═══ Input for this task ═══

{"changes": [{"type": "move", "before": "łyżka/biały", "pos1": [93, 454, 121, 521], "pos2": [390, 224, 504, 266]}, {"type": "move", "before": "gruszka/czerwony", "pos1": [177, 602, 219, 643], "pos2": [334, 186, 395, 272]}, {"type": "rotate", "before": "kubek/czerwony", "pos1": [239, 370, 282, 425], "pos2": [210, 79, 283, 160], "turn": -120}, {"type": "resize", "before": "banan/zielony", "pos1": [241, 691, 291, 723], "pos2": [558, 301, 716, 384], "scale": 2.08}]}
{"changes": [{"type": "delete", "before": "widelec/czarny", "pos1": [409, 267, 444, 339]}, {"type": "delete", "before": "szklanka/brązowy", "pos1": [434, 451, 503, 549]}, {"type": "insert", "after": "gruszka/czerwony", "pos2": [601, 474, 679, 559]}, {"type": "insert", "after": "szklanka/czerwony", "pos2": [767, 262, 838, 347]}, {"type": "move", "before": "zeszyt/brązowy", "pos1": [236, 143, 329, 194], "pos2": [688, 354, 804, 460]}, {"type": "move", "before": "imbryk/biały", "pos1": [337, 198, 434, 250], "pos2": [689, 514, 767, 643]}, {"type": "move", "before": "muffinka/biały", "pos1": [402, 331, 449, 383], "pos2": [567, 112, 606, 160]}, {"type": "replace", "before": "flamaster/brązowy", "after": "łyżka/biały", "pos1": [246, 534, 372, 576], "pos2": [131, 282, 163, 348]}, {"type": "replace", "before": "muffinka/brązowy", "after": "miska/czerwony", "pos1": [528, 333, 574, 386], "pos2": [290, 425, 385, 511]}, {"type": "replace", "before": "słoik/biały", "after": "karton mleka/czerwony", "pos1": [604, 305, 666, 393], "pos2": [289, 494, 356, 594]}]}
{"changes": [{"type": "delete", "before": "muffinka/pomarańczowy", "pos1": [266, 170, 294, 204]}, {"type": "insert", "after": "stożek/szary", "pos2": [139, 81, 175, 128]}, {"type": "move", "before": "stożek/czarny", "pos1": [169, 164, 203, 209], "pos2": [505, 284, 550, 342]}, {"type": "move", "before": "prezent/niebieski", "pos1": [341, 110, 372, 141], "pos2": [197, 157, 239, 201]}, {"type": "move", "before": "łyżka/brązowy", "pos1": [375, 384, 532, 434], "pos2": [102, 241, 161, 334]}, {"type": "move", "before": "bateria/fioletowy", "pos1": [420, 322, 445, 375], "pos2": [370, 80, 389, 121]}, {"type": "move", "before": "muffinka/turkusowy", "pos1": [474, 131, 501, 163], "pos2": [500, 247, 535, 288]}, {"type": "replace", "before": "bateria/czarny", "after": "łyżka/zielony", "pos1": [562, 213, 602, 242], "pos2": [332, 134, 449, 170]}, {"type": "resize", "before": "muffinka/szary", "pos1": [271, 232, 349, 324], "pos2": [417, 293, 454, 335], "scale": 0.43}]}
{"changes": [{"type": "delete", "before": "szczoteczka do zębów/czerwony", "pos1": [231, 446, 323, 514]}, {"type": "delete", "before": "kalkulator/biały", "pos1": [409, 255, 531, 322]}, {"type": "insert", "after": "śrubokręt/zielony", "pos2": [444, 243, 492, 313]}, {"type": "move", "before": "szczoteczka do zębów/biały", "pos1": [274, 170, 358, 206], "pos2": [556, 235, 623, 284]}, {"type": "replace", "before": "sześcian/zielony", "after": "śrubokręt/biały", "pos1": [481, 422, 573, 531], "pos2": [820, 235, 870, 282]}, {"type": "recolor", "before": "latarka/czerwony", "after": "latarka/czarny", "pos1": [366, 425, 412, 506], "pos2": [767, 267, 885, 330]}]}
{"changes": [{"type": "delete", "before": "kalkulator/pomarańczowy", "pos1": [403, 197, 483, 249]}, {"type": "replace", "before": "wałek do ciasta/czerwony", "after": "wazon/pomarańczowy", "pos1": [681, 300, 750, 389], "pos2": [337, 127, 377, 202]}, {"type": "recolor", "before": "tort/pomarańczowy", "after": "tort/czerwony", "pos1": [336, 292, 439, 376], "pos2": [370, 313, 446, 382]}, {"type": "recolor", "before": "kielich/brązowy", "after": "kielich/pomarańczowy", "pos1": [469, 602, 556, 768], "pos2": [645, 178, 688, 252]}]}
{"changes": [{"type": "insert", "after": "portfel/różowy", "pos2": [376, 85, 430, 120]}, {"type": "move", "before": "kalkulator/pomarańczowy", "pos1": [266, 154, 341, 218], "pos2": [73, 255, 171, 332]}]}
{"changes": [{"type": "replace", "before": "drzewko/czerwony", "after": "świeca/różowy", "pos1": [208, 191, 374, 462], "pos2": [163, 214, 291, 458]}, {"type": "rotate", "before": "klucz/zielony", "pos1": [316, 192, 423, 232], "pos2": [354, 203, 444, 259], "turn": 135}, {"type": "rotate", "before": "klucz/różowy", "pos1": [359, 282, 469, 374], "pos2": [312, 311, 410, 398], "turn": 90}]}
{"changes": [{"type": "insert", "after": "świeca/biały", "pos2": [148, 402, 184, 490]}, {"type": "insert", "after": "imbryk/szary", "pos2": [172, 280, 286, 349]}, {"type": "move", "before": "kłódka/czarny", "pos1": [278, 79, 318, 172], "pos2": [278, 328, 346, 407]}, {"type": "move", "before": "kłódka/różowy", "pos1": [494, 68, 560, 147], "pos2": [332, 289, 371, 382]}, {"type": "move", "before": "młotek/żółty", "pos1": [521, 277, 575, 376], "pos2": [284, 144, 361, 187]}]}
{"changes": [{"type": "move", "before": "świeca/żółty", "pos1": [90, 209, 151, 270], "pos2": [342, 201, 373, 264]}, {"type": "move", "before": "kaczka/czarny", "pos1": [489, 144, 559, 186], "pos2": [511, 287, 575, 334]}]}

═══

→ **What you will do**:
Repeat each record word for word. Do not leave any out.

→ **Exercise response**:
{"changes": [{"type": "move", "before": "łyżka/biały", "pos1": [93, 454, 121, 521], "pos2": [390, 224, 504, 266]}, {"type": "move", "before": "gruszka/czerwony", "pos1": [177, 602, 219, 643], "pos2": [334, 186, 395, 272]}, {"type": "rotate", "before": "kubek/czerwony", "pos1": [239, 370, 282, 425], "pos2": [210, 79, 283, 160], "turn": -120}, {"type": "resize", "before": "banan/zielony", "pos1": [241, 691, 291, 723], "pos2": [558, 301, 716, 384], "scale": 2.08}]}
{"changes": [{"type": "delete", "before": "widelec/czarny", "pos1": [409, 267, 444, 339]}, {"type": "delete", "before": "szklanka/brązowy", "pos1": [434, 451, 503, 549]}, {"type": "insert", "after": "gruszka/czerwony", "pos2": [601, 474, 679, 559]}, {"type": "insert", "after": "szklanka/czerwony", "pos2": [767, 262, 838, 347]}, {"type": "move", "before": "zeszyt/brązowy", "pos1": [236, 143, 329, 194], "pos2": [688, 354, 804, 460]}, {"type": "move", "before": "imbryk/biały", "pos1": [337, 198, 434, 250], "pos2": [689, 514, 767, 643]}, {"type": "move", "before": "muffinka/biały", "pos1": [402, 331, 449, 383], "pos2": [567, 112, 606, 160]}, {"type": "replace", "before": "flamaster/brązowy", "after": "łyżka/biały", "pos1": [246, 534, 372, 576], "pos2": [131, 282, 163, 348]}, {"type": "replace", "before": "muffinka/brązowy", "after": "miska/czerwony", "pos1": [528, 333, 574, 386], "pos2": [290, 425, 385, 511]}, {"type": "replace", "before": "słoik/biały", "after": "karton mleka/czerwony", "pos1": [604, 305, 666, 393], "pos2": [289, 494, 356, 594]}]}
{"changes": [{"type": "delete", "before": "muffinka/pomarańczowy", "pos1": [266, 170, 294, 204]}, {"type": "insert", "after": "stożek/szary", "pos2": [139, 81, 175, 128]}, {"type": "move", "before": "stożek/czarny", "pos1": [169, 164, 203, 209], "pos2": [505, 284, 550, 342]}, {"type": "move", "before": "prezent/niebieski", "pos1": [341, 110, 372, 141], "pos2": [197, 157, 239, 201]}, {"type": "move", "before": "łyżka/brązowy", "pos1": [375, 384, 532, 434], "pos2": [102, 241, 161, 334]}, {"type": "move", "before": "bateria/fioletowy", "pos1": [420, 322, 445, 375], "pos2": [370, 80, 389, 121]}, {"type": "move", "before": "muffinka/turkusowy", "pos1": [474, 131, 501, 163], "pos2": [500, 247, 535, 288]}, {"type": "replace", "before": "bateria/czarny", "after": "łyżka/zielony", "pos1": [562, 213, 602, 242], "pos2": [332, 134, 449, 170]}, {"type": "resize", "before": "muffinka/szary", "pos1": [271, 232, 349, 324], "pos2": [417, 293, 454, 335], "scale": 0.43}]}
{"changes": [{"type": "delete", "before": "szczoteczka do zębów/czerwony", "pos1": [231, 446, 323, 514]}, {"type": "delete", "before": "kalkulator/biały", "pos1": [409, 255, 531, 322]}, {"type": "insert", "after": "śrubokręt/zielony", "pos2": [444, 243, 492, 313]}, {"type": "move", "before": "szczoteczka do zębów/biały", "pos1": [274, 170, 358, 206], "pos2": [556, 235, 623, 284]}, {"type": "replace", "before": "sześcian/zielony", "after": "śrubokręt/biały", "pos1": [481, 422, 573, 531], "pos2": [820, 235, 870, 282]}, {"type": "recolor", "before": "latarka/czerwony", "after": "latarka/czarny", "pos1": [366, 425, 412, 506], "pos2": [767, 267, 885, 330]}]}
{"changes": [{"type": "delete", "before": "kalkulator/pomarańczowy", "pos1": [403, 197, 483, 249]}, {"type": "replace", "before": "wałek do ciasta/czerwony", "after": "wazon/pomarańczowy", "pos1": [681, 300, 750, 389], "pos2": [337, 127, 377, 202]}, {"type": "recolor", "before": "tort/pomarańczowy", "after": "tort/czerwony", "pos1": [336, 292, 439, 376], "pos2": [370, 313, 446, 382]}, {"type": "recolor", "before": "kielich/brązowy", "after": "kielich/pomarańczowy", "pos1": [469, 602, 556, 768], "pos2": [645, 178, 688, 252]}]}
{"changes": [{"type": "insert", "after": "portfel/różowy", "pos2": [376, 85, 430, 120]}, {"type": "move", "before": "kalkulator/pomarańczowy", "pos1": [266, 154, 341, 218], "pos2": [73, 255, 171, 332]}]}
{"changes": [{"type": "replace", "before": "drzewko/czerwony", "after": "świeca/różowy", "pos1": [208, 191, 374, 462], "pos2": [163, 214, 291, 458]}, {"type": "rotate", "before": "klucz/zielony", "pos1": [316, 192, 423, 232], "pos2": [354, 203, 444, 259], "turn": 135}, {"type": "rotate", "before": "klucz/różowy", "pos1": [359, 282, 469, 374], "pos2": [312, 311, 410, 398], "turn": 90}]}
{"changes": [{"type": "insert", "after": "świeca/biały", "pos2": [148, 402, 184, 490]}, {"type": "insert", "after": "imbryk/szary", "pos2": [172, 280, 286, 349]}, {"type": "move", "before": "kłódka/czarny", "pos1": [278, 79, 318, 172], "pos2": [278, 328, 346, 407]}, {"type": "move", "before": "kłódka/różowy", "pos1": [494, 68, 560, 147], "pos2": [332, 289, 371, 382]}, {"type": "move", "before": "młotek/żółty", "pos1": [521, 277, 575, 376], "pos2": [284, 144, 361, 187]}]}
{"changes": [{"type": "move", "before": "świeca/żółty", "pos1": [90, 209, 151, 270], "pos2": [342, 201, 373, 264]}, {"type": "move", "before": "kaczka/czarny", "pos1": [489, 144, 559, 186], "pos2": [511, 287, 575, 334]}]}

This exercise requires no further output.